──────── Available data
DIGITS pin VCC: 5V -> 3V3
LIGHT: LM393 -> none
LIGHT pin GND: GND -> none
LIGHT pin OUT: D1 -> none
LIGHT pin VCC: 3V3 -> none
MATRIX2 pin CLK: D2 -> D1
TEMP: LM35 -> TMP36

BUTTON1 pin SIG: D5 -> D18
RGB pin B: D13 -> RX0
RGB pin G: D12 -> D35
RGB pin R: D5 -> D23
────────────────
──────── Available data
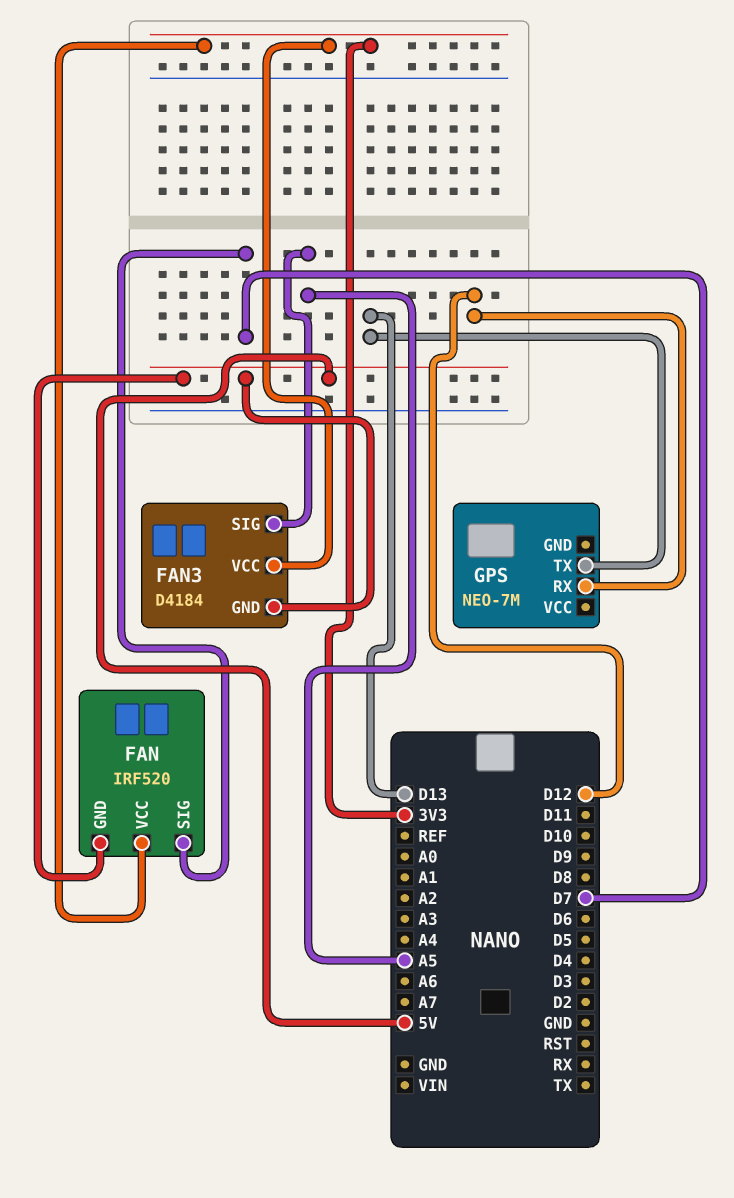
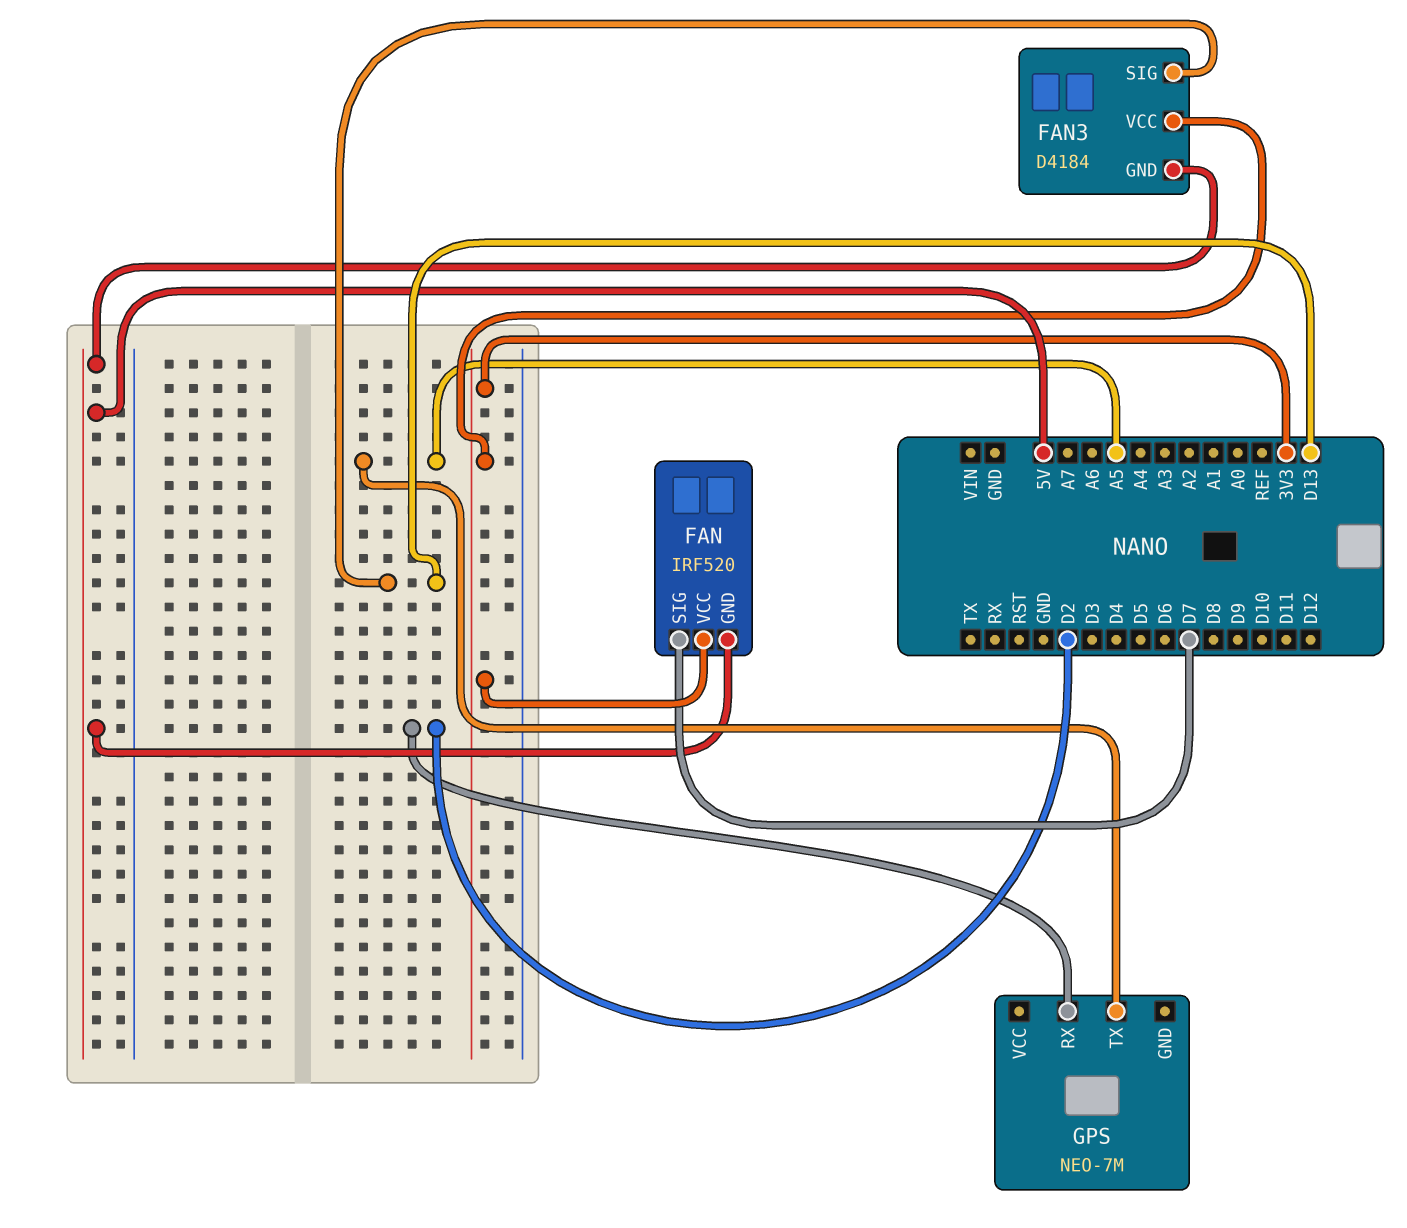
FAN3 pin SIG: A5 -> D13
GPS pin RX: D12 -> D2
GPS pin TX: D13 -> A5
────────────────
* [Exercise prompt]: Among the records above, find each line holding "LIGHT" and list it.

* [Result]:
LIGHT: LM393 -> none
LIGHT pin GND: GND -> none
LIGHT pin OUT: D1 -> none
LIGHT pin VCC: 3V3 -> none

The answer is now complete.